DATA:
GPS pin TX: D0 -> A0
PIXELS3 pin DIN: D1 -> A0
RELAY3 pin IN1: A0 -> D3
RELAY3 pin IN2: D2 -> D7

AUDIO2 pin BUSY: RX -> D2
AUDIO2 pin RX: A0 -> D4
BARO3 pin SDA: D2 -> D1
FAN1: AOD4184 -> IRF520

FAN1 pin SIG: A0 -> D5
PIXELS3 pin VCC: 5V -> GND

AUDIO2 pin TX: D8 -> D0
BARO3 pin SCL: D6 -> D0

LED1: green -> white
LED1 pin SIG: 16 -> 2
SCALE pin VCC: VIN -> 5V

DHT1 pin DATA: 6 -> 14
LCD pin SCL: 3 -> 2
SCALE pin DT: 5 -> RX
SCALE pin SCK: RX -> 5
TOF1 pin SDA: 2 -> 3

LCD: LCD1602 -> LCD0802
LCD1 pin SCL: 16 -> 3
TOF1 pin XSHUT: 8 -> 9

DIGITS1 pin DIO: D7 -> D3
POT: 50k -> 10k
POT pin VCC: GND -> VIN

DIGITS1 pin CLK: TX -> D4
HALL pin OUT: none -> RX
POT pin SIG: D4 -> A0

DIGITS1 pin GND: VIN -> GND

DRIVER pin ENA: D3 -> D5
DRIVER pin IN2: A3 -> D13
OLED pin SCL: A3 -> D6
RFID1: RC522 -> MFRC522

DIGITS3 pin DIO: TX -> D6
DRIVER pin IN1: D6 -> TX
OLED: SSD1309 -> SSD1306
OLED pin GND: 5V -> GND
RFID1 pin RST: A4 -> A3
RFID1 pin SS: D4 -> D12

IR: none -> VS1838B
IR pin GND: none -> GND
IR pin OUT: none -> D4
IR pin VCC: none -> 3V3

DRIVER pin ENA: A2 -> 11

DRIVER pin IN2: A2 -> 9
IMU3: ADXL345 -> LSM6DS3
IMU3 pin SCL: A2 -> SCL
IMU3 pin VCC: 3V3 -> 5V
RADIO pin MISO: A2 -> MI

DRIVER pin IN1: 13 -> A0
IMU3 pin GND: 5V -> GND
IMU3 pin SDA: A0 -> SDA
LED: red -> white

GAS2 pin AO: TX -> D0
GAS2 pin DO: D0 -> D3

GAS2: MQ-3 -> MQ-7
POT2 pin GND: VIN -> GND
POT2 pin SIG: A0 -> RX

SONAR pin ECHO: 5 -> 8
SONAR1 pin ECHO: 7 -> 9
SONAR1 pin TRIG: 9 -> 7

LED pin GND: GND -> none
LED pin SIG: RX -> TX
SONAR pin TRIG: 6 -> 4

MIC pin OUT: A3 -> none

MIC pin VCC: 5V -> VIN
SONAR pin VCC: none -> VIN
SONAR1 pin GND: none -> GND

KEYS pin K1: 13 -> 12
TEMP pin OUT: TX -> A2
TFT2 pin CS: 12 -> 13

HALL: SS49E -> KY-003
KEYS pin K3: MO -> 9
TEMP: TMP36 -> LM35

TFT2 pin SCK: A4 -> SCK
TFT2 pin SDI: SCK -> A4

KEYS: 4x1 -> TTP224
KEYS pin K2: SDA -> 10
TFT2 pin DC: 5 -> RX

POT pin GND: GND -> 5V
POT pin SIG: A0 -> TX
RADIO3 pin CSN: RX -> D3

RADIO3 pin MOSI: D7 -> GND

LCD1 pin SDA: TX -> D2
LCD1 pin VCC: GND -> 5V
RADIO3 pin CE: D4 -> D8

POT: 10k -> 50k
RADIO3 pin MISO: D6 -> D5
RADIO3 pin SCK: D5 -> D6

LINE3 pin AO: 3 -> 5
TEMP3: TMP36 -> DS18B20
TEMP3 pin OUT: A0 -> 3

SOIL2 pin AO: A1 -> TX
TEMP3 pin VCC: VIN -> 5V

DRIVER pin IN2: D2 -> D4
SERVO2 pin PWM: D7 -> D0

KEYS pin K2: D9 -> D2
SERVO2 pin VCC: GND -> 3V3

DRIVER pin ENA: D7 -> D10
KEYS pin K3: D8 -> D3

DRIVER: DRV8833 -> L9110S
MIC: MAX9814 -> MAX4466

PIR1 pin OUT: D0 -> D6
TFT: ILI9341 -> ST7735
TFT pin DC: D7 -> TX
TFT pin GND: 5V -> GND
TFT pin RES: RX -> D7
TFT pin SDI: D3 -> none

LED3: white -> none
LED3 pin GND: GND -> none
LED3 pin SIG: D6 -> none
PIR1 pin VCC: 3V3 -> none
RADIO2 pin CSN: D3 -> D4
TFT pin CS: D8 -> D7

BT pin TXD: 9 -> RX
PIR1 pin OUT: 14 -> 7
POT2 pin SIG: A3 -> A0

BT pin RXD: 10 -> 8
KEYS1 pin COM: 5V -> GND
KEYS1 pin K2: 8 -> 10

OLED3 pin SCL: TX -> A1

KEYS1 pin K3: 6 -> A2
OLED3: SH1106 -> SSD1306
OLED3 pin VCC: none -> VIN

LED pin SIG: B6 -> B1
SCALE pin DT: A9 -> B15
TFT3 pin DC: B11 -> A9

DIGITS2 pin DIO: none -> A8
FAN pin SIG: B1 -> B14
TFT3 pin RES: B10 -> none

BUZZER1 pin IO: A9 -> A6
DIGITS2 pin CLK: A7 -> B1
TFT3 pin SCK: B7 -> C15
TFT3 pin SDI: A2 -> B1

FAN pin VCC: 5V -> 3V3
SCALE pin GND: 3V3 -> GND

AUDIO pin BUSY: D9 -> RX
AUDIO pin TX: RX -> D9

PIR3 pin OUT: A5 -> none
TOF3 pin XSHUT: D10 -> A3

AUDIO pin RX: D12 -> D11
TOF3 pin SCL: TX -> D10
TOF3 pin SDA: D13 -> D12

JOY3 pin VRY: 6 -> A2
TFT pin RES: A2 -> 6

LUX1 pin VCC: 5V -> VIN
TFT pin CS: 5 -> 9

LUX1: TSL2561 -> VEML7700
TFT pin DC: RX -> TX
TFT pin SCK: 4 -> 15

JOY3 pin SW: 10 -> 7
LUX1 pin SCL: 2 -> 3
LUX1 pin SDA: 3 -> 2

WHAT THIS TASK INVOLVES: Print each entry above again, exactly as it was given.

OUTPUT FOR THIS EXERCISE:
GPS pin TX: D0 -> A0
PIXELS3 pin DIN: D1 -> A0
RELAY3 pin IN1: A0 -> D3
RELAY3 pin IN2: D2 -> D7

AUDIO2 pin BUSY: RX -> D2
AUDIO2 pin RX: A0 -> D4
BARO3 pin SDA: D2 -> D1
FAN1: AOD4184 -> IRF520

FAN1 pin SIG: A0 -> D5
PIXELS3 pin VCC: 5V -> GND

AUDIO2 pin TX: D8 -> D0
BARO3 pin SCL: D6 -> D0

LED1: green -> white
LED1 pin SIG: 16 -> 2
SCALE pin VCC: VIN -> 5V

DHT1 pin DATA: 6 -> 14
LCD pin SCL: 3 -> 2
SCALE pin DT: 5 -> RX
SCALE pin SCK: RX -> 5
TOF1 pin SDA: 2 -> 3

LCD: LCD1602 -> LCD0802
LCD1 pin SCL: 16 -> 3
TOF1 pin XSHUT: 8 -> 9

DIGITS1 pin DIO: D7 -> D3
POT: 50k -> 10k
POT pin VCC: GND -> VIN

DIGITS1 pin CLK: TX -> D4
HALL pin OUT: none -> RX
POT pin SIG: D4 -> A0

DIGITS1 pin GND: VIN -> GND

DRIVER pin ENA: D3 -> D5
DRIVER pin IN2: A3 -> D13
OLED pin SCL: A3 -> D6
RFID1: RC522 -> MFRC522

DIGITS3 pin DIO: TX -> D6
DRIVER pin IN1: D6 -> TX
OLED: SSD1309 -> SSD1306
OLED pin GND: 5V -> GND
RFID1 pin RST: A4 -> A3
RFID1 pin SS: D4 -> D12

IR: none -> VS1838B
IR pin GND: none -> GND
IR pin OUT: none -> D4
IR pin VCC: none -> 3V3

DRIVER pin ENA: A2 -> 11

DRIVER pin IN2: A2 -> 9
IMU3: ADXL345 -> LSM6DS3
IMU3 pin SCL: A2 -> SCL
IMU3 pin VCC: 3V3 -> 5V
RADIO pin MISO: A2 -> MI

DRIVER pin IN1: 13 -> A0
IMU3 pin GND: 5V -> GND
IMU3 pin SDA: A0 -> SDA
LED: red -> white

GAS2 pin AO: TX -> D0
GAS2 pin DO: D0 -> D3

GAS2: MQ-3 -> MQ-7
POT2 pin GND: VIN -> GND
POT2 pin SIG: A0 -> RX

SONAR pin ECHO: 5 -> 8
SONAR1 pin ECHO: 7 -> 9
SONAR1 pin TRIG: 9 -> 7

LED pin GND: GND -> none
LED pin SIG: RX -> TX
SONAR pin TRIG: 6 -> 4

MIC pin OUT: A3 -> none

MIC pin VCC: 5V -> VIN
SONAR pin VCC: none -> VIN
SONAR1 pin GND: none -> GND

KEYS pin K1: 13 -> 12
TEMP pin OUT: TX -> A2
TFT2 pin CS: 12 -> 13

HALL: SS49E -> KY-003
KEYS pin K3: MO -> 9
TEMP: TMP36 -> LM35

TFT2 pin SCK: A4 -> SCK
TFT2 pin SDI: SCK -> A4

KEYS: 4x1 -> TTP224
KEYS pin K2: SDA -> 10
TFT2 pin DC: 5 -> RX

POT pin GND: GND -> 5V
POT pin SIG: A0 -> TX
RADIO3 pin CSN: RX -> D3

RADIO3 pin MOSI: D7 -> GND

LCD1 pin SDA: TX -> D2
LCD1 pin VCC: GND -> 5V
RADIO3 pin CE: D4 -> D8

POT: 10k -> 50k
RADIO3 pin MISO: D6 -> D5
RADIO3 pin SCK: D5 -> D6

LINE3 pin AO: 3 -> 5
TEMP3: TMP36 -> DS18B20
TEMP3 pin OUT: A0 -> 3

SOIL2 pin AO: A1 -> TX
TEMP3 pin VCC: VIN -> 5V

DRIVER pin IN2: D2 -> D4
SERVO2 pin PWM: D7 -> D0

KEYS pin K2: D9 -> D2
SERVO2 pin VCC: GND -> 3V3

DRIVER pin ENA: D7 -> D10
KEYS pin K3: D8 -> D3

DRIVER: DRV8833 -> L9110S
MIC: MAX9814 -> MAX4466

PIR1 pin OUT: D0 -> D6
TFT: ILI9341 -> ST7735
TFT pin DC: D7 -> TX
TFT pin GND: 5V -> GND
TFT pin RES: RX -> D7
TFT pin SDI: D3 -> none

LED3: white -> none
LED3 pin GND: GND -> none
LED3 pin SIG: D6 -> none
PIR1 pin VCC: 3V3 -> none
RADIO2 pin CSN: D3 -> D4
TFT pin CS: D8 -> D7

BT pin TXD: 9 -> RX
PIR1 pin OUT: 14 -> 7
POT2 pin SIG: A3 -> A0

BT pin RXD: 10 -> 8
KEYS1 pin COM: 5V -> GND
KEYS1 pin K2: 8 -> 10

OLED3 pin SCL: TX -> A1

KEYS1 pin K3: 6 -> A2
OLED3: SH1106 -> SSD1306
OLED3 pin VCC: none -> VIN

LED pin SIG: B6 -> B1
SCALE pin DT: A9 -> B15
TFT3 pin DC: B11 -> A9

DIGITS2 pin DIO: none -> A8
FAN pin SIG: B1 -> B14
TFT3 pin RES: B10 -> none

BUZZER1 pin IO: A9 -> A6
DIGITS2 pin CLK: A7 -> B1
TFT3 pin SCK: B7 -> C15
TFT3 pin SDI: A2 -> B1

FAN pin VCC: 5V -> 3V3
SCALE pin GND: 3V3 -> GND

AUDIO pin BUSY: D9 -> RX
AUDIO pin TX: RX -> D9

PIR3 pin OUT: A5 -> none
TOF3 pin XSHUT: D10 -> A3

AUDIO pin RX: D12 -> D11
TOF3 pin SCL: TX -> D10
TOF3 pin SDA: D13 -> D12

JOY3 pin VRY: 6 -> A2
TFT pin RES: A2 -> 6

LUX1 pin VCC: 5V -> VIN
TFT pin CS: 5 -> 9

LUX1: TSL2561 -> VEML7700
TFT pin DC: RX -> TX
TFT pin SCK: 4 -> 15

JOY3 pin SW: 10 -> 7
LUX1 pin SCL: 2 -> 3
LUX1 pin SDA: 3 -> 2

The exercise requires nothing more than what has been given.